(Listed entries)

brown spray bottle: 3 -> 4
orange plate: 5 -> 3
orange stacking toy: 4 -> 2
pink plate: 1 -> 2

(End Listed entries)
(Listed entries)

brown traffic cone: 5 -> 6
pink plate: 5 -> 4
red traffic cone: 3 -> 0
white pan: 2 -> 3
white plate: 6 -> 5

(End Listed entries)

Transcribe each line of the data above, unaltered, from the one where "orange plate: 5 -> 3" appears to the one where "pink plate: 1 -> 2" appears, inclusive of both.

orange plate: 5 -> 3
orange stacking toy: 4 -> 2
pink plate: 1 -> 2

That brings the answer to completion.